- To do
Of all the lines below, return only those starting with the line holding "camera: 60 degrees right, 5 degrees up" and going on through the line holding "(263, 257) = (260, 93): orange", exactly as written.

- Exercise material
━━━━━━━━━━━━━━━━

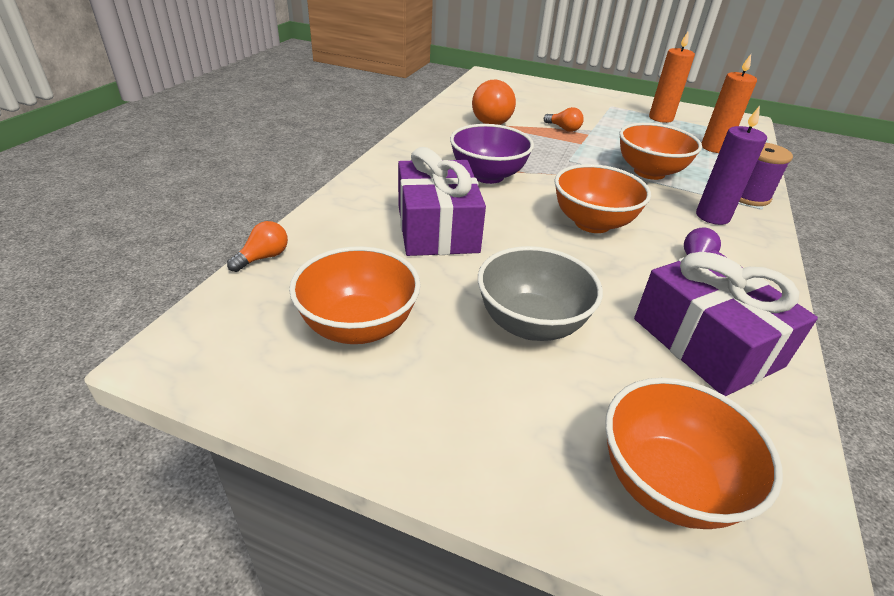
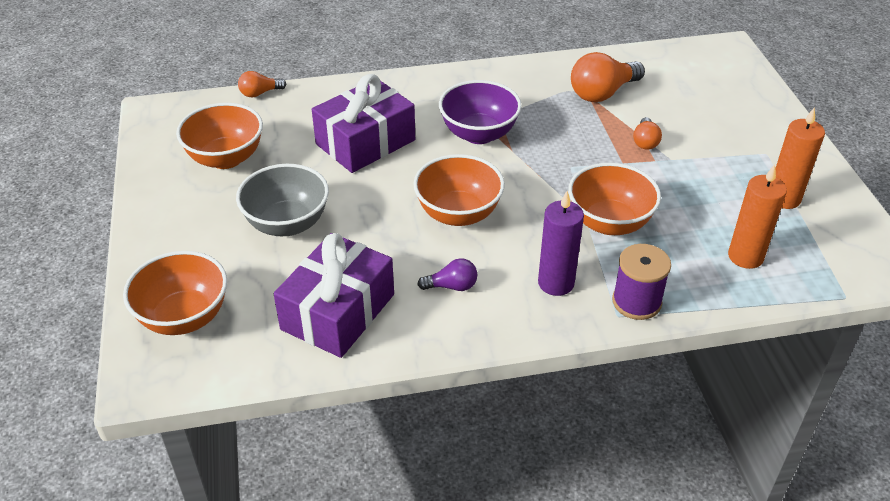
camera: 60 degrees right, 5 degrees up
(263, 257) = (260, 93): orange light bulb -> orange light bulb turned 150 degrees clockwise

━━━━━━━━━━━━━━━━

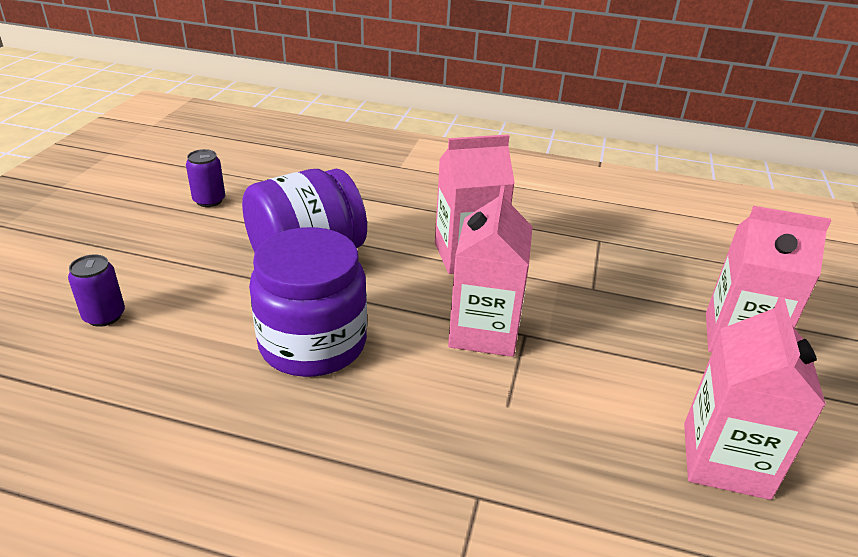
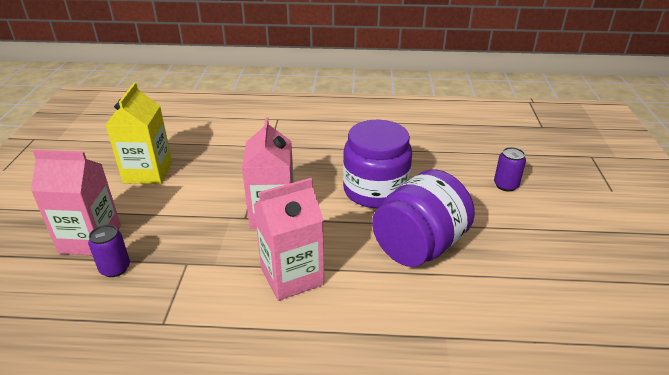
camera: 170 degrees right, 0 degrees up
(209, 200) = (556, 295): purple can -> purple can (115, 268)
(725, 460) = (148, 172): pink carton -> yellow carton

━━━━━━━━━━━━━━━━

- Response box
camera: 60 degrees right, 5 degrees up
(263, 257) = (260, 93): orange light bulb -> orange light bulb turned 150 degrees clockwise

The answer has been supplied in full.